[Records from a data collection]
━━━━━━━━━━

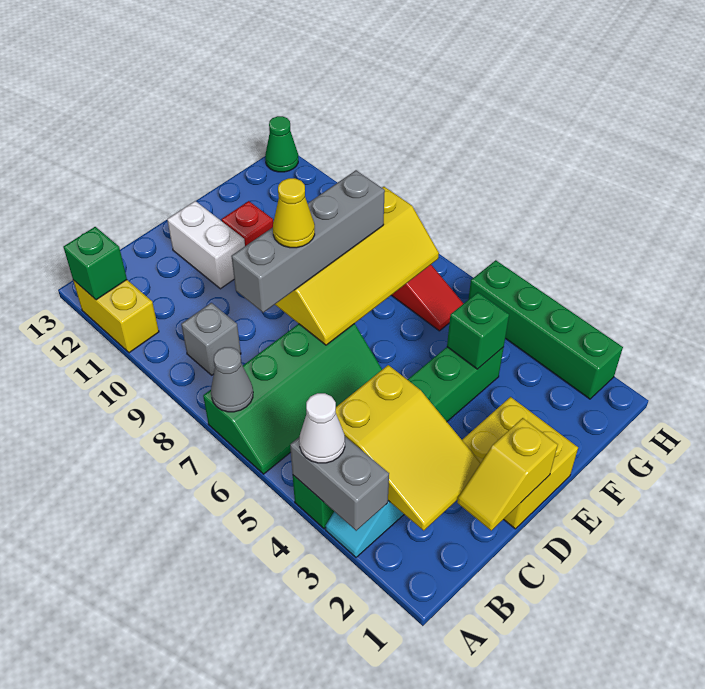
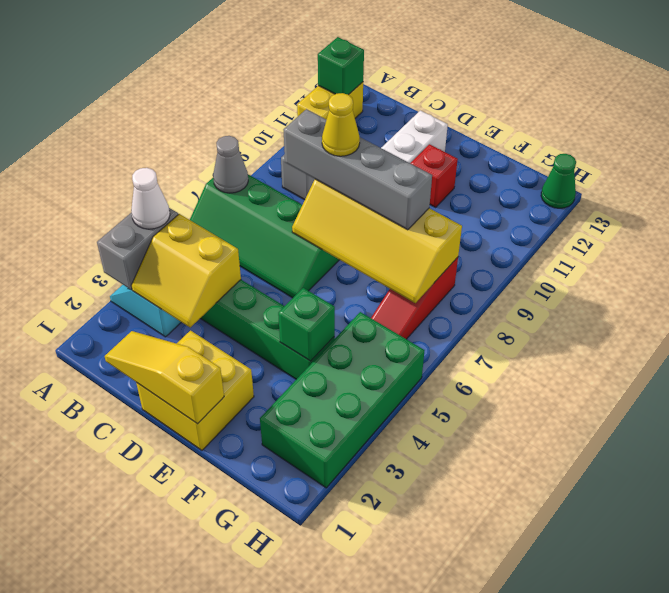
yellow slope B2:C4 level 2 top 4 -> yellow slope B3:C4 level 2 top 4
yellow slope C1:D1 level 2 top D -> yellow slope C1:E1 level 2 top E
green brick H2:H5 level 1 -> green brick G2:H5 level 1

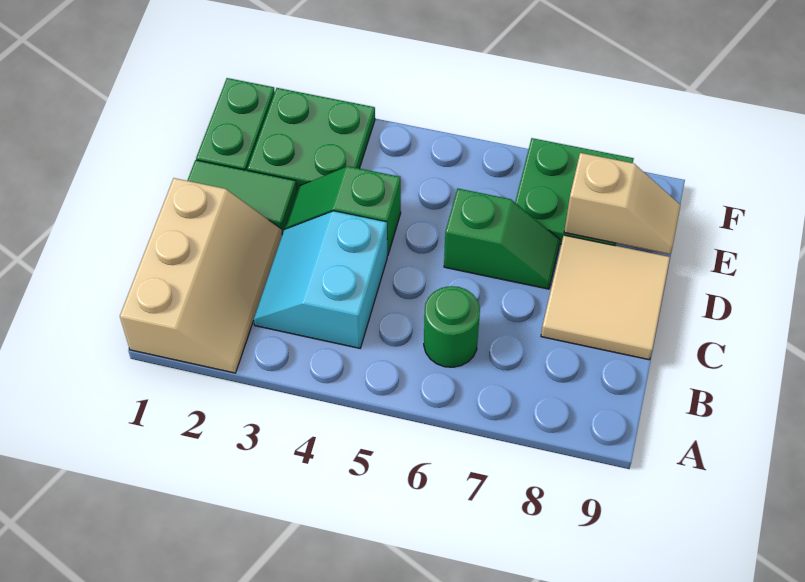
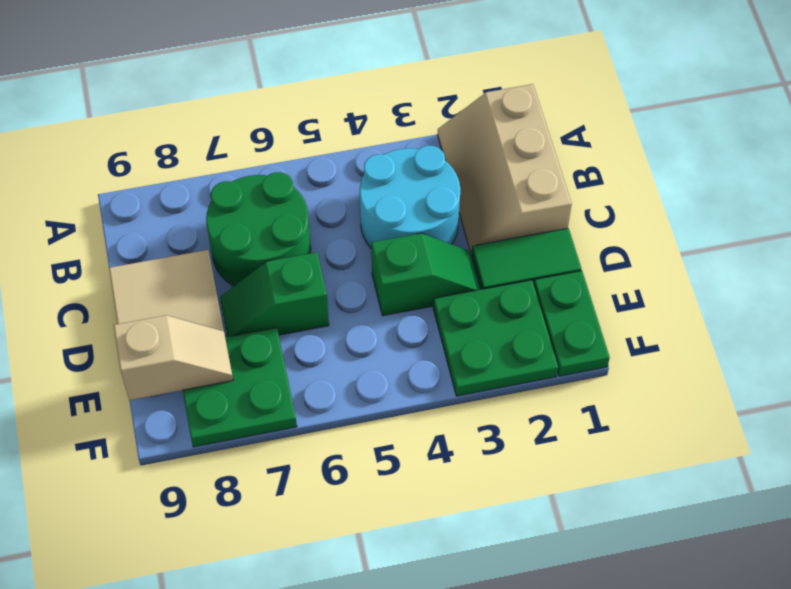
cyan slope B3:C4 level 1 top 4 -> cyan round brick B3:C4 level 1
green round brick B6 level 1 -> green round brick B6:C7 level 1
tan slope E8:E9 level 2 top 8 -> tan slope E8:E9 level 2 top 9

━━━━━━━━━━

TASK ITEM: Output exactly the line containing "cyan slope B3:C4" together with every line after it, ending at the final line of the entries.

FINAL ANSWER:
cyan slope B3:C4 level 1 top 4 -> cyan round brick B3:C4 level 1
green round brick B6 level 1 -> green round brick B6:C7 level 1
tan slope E8:E9 level 2 top 8 -> tan slope E8:E9 level 2 top 9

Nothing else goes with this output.